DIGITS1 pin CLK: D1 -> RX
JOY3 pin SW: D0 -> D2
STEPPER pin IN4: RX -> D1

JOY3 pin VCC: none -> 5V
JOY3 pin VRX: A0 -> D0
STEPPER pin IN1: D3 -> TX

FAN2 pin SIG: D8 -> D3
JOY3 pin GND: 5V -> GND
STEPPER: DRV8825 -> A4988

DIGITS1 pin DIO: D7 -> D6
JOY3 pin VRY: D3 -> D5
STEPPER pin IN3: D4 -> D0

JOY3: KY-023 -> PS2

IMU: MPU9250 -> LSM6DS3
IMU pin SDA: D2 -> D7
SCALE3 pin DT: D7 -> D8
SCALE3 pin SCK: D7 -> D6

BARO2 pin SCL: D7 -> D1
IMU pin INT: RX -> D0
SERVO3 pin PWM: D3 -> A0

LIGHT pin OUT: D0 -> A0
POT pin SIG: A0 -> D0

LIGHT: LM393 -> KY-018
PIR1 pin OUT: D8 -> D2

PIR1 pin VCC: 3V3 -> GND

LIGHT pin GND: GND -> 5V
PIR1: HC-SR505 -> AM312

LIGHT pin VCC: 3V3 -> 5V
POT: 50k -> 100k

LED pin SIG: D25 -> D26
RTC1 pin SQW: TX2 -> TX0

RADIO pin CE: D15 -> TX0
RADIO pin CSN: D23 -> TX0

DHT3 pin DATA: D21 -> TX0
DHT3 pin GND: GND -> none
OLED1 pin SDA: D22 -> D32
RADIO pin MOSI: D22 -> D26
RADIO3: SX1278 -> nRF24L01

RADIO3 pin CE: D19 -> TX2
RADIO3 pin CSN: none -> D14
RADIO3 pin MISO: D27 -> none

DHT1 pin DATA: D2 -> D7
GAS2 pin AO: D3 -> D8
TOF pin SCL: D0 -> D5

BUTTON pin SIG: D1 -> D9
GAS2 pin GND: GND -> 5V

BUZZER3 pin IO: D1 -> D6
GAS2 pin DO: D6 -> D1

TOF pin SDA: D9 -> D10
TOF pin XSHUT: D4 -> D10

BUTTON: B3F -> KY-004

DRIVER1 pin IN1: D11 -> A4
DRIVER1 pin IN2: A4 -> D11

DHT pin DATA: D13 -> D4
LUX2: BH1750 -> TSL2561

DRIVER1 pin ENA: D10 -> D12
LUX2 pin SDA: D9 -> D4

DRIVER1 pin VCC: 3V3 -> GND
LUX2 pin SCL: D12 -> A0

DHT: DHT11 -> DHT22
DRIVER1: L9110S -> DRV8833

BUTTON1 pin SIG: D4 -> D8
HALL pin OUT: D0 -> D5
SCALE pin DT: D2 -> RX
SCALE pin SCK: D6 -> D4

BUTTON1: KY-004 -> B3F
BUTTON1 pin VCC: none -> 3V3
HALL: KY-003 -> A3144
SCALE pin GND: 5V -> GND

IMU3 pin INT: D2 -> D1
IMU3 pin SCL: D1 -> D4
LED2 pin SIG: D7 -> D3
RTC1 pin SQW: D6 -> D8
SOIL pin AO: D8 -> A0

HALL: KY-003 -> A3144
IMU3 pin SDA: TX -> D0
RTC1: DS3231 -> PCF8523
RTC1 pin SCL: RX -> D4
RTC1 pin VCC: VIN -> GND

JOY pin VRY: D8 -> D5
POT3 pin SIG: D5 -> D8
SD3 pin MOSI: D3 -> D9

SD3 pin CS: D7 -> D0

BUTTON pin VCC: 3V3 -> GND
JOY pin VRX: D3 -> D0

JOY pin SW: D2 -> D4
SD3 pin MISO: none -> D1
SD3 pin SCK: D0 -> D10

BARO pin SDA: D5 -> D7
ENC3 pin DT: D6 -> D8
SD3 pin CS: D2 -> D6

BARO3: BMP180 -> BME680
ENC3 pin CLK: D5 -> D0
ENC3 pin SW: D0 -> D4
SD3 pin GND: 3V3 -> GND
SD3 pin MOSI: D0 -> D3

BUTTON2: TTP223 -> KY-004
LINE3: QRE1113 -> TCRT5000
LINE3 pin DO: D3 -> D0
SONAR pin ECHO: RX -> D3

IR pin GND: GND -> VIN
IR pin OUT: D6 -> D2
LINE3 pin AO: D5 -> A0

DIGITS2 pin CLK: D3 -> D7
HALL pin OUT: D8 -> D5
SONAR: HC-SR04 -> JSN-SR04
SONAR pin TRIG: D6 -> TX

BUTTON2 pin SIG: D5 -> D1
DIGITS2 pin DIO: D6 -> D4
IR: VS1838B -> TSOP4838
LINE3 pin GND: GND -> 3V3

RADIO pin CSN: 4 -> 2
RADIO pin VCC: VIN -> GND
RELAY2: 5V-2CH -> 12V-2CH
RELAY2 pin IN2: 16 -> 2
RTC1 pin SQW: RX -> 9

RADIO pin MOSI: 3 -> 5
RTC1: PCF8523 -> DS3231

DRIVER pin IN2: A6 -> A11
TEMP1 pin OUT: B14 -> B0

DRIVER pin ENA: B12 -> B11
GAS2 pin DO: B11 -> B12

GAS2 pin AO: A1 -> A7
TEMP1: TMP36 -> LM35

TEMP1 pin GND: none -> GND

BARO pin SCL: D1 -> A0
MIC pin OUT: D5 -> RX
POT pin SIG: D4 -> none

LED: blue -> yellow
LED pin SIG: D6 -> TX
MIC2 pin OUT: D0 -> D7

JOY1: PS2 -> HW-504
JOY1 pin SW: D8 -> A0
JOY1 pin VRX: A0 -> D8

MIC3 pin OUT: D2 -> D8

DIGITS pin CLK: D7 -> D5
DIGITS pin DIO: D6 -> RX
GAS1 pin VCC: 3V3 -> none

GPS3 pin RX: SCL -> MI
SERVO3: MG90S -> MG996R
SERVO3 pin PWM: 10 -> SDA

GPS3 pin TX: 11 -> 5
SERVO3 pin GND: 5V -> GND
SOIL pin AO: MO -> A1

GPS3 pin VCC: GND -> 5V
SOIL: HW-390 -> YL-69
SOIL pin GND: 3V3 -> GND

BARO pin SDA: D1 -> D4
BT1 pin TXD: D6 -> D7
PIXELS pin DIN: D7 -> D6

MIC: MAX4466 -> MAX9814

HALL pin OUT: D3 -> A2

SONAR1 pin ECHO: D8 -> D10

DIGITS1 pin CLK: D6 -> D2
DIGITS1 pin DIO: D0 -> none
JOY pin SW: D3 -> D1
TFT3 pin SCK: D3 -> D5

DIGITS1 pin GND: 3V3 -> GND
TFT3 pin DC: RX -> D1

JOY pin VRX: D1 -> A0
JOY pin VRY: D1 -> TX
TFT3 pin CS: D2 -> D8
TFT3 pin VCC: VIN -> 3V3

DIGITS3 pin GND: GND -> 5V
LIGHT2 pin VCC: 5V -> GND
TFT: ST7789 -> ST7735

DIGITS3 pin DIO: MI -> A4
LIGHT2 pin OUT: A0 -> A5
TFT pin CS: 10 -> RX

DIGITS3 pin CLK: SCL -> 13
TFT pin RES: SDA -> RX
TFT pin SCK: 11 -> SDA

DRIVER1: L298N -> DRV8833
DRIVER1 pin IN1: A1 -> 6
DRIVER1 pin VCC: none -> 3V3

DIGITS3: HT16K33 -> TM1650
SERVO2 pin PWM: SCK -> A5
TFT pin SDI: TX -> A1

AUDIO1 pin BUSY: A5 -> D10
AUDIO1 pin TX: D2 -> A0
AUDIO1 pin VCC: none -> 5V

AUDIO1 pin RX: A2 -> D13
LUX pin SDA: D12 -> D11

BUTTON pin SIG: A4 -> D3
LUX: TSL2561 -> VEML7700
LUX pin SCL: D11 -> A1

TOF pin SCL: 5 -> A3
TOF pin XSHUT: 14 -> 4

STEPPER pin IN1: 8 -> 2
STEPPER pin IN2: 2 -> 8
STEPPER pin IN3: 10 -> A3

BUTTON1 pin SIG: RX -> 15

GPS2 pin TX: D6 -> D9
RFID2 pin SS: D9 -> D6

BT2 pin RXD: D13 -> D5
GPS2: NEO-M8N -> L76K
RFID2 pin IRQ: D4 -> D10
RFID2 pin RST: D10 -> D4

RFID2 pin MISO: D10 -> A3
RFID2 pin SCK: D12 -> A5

────

▶ _PROBLEM TO WORK ON_:
Send back the lines of the records word for word, from the very first through the line containing "LIGHT pin GND: GND -> 5V".

▶ _RESULT_:
DIGITS1 pin CLK: D1 -> RX
JOY3 pin SW: D0 -> D2
STEPPER pin IN4: RX -> D1

JOY3 pin VCC: none -> 5V
JOY3 pin VRX: A0 -> D0
STEPPER pin IN1: D3 -> TX

FAN2 pin SIG: D8 -> D3
JOY3 pin GND: 5V -> GND
STEPPER: DRV8825 -> A4988

DIGITS1 pin DIO: D7 -> D6
JOY3 pin VRY: D3 -> D5
STEPPER pin IN3: D4 -> D0

JOY3: KY-023 -> PS2

IMU: MPU9250 -> LSM6DS3
IMU pin SDA: D2 -> D7
SCALE3 pin DT: D7 -> D8
SCALE3 pin SCK: D7 -> D6

BARO2 pin SCL: D7 -> D1
IMU pin INT: RX -> D0
SERVO3 pin PWM: D3 -> A0

LIGHT pin OUT: D0 -> A0
POT pin SIG: A0 -> D0

LIGHT: LM393 -> KY-018
PIR1 pin OUT: D8 -> D2

PIR1 pin VCC: 3V3 -> GND

LIGHT pin GND: GND -> 5V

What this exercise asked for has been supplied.